Task goal:
I need the lines below from the one with "camera: 10 degrees left, 15 degrees down" down to the one with "(669, 335) = (998, 243): orange" reproduced exactly, both ends included, and nothing else.

Records for this exercise:

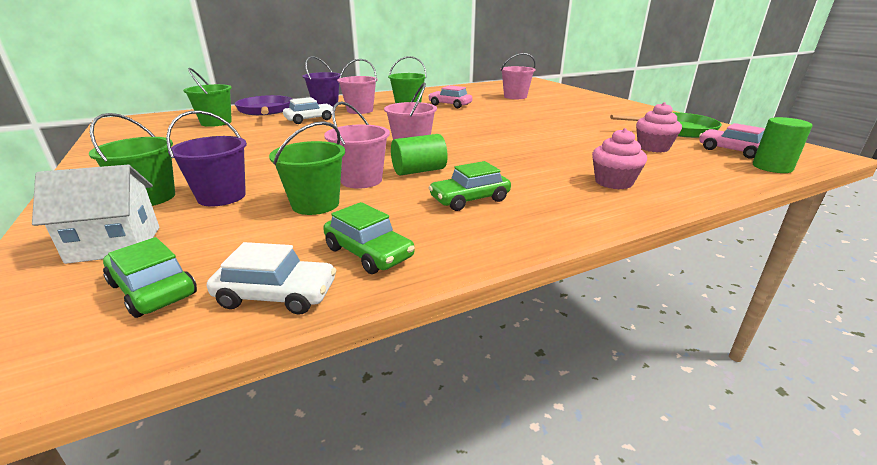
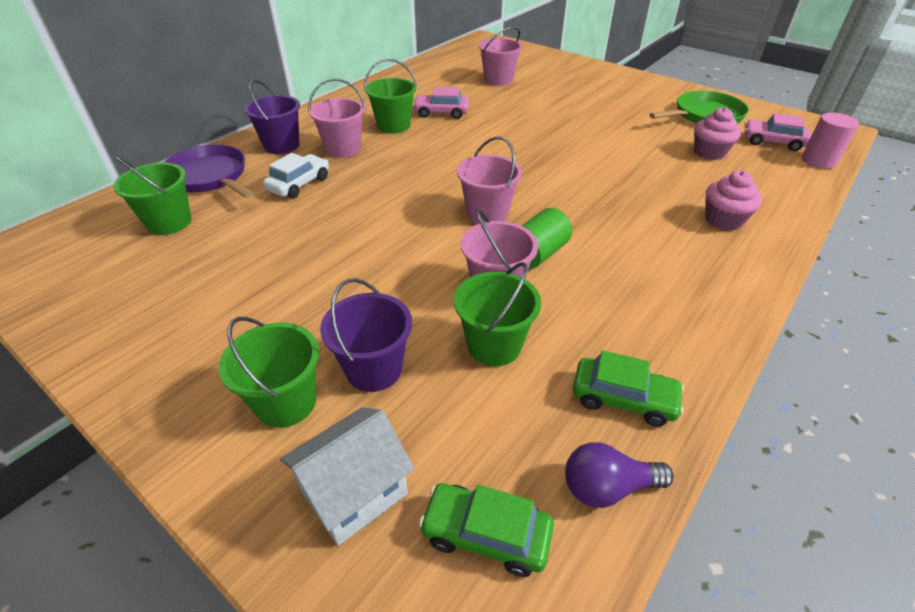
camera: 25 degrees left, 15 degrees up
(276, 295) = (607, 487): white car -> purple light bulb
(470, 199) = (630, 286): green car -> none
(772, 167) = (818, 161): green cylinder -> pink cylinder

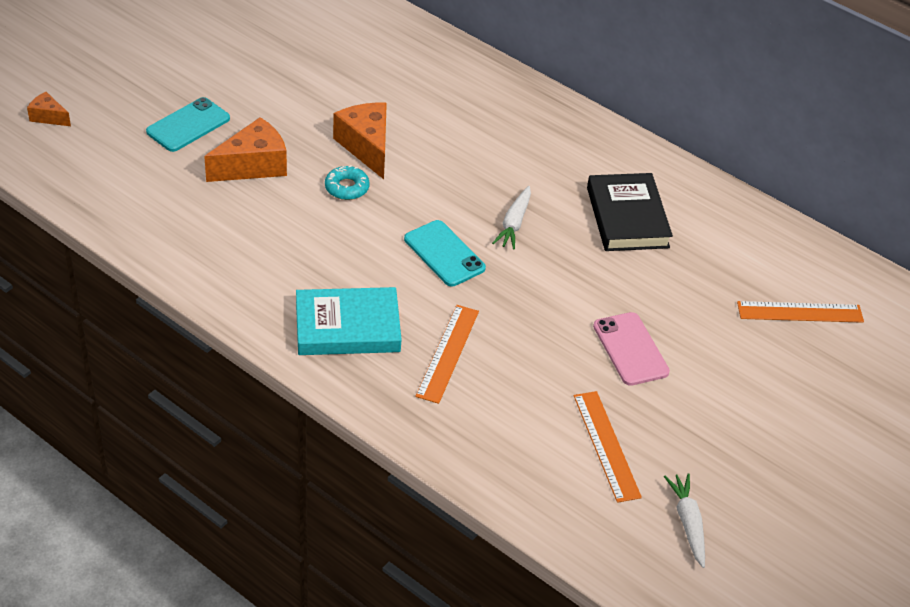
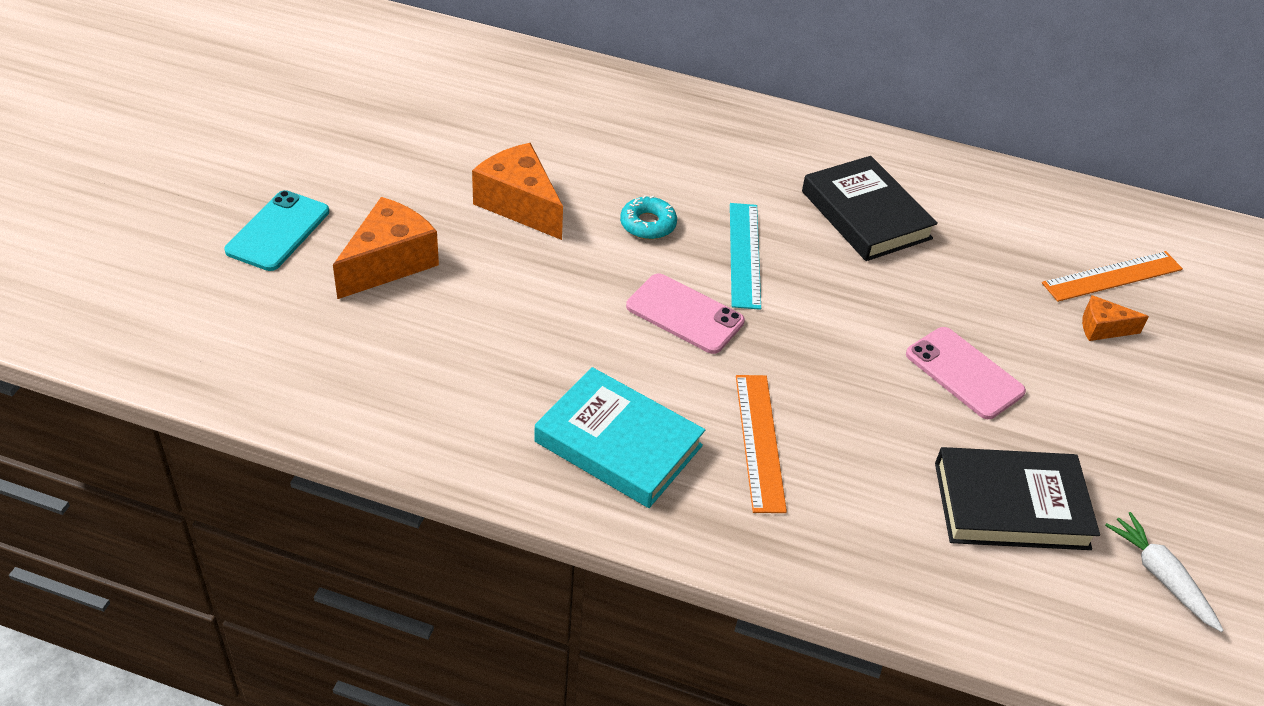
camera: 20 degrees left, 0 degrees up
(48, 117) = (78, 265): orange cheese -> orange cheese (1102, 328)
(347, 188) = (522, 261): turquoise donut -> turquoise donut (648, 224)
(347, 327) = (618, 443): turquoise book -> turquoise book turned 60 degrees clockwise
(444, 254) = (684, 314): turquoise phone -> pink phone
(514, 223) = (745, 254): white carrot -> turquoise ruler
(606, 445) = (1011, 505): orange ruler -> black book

--

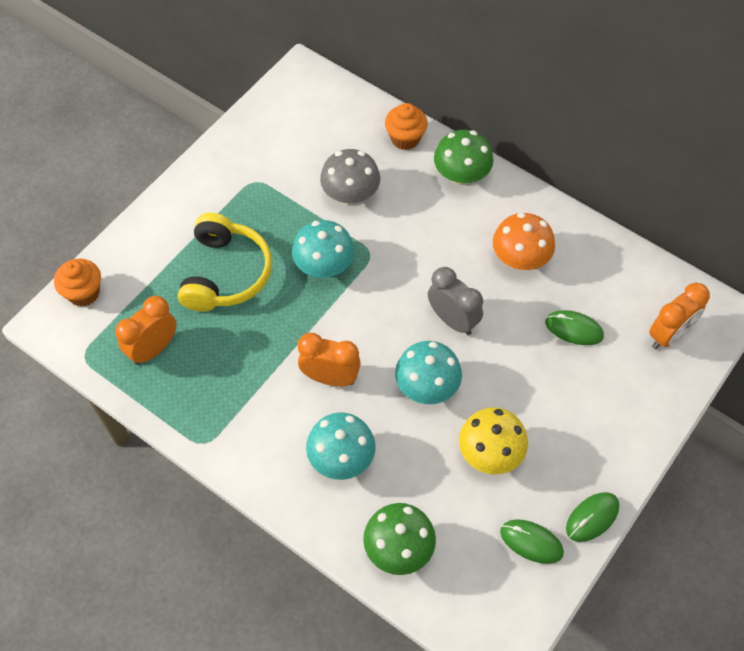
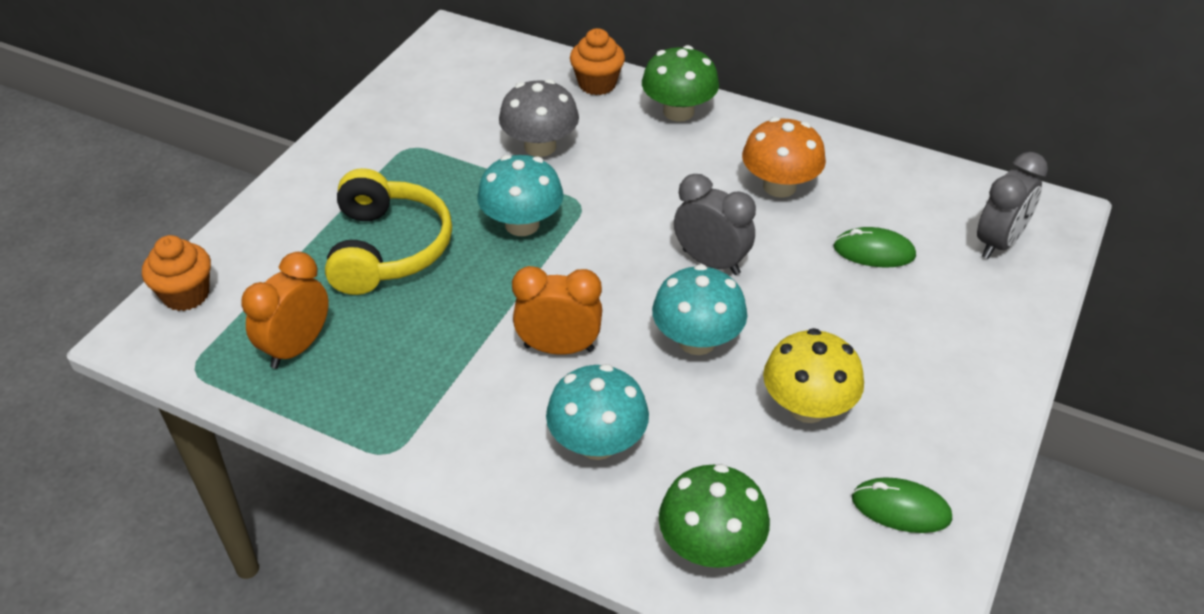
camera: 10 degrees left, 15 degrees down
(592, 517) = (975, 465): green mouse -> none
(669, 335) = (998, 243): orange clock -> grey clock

Response to this exercise:
camera: 10 degrees left, 15 degrees down
(592, 517) = (975, 465): green mouse -> none
(669, 335) = (998, 243): orange clock -> grey clock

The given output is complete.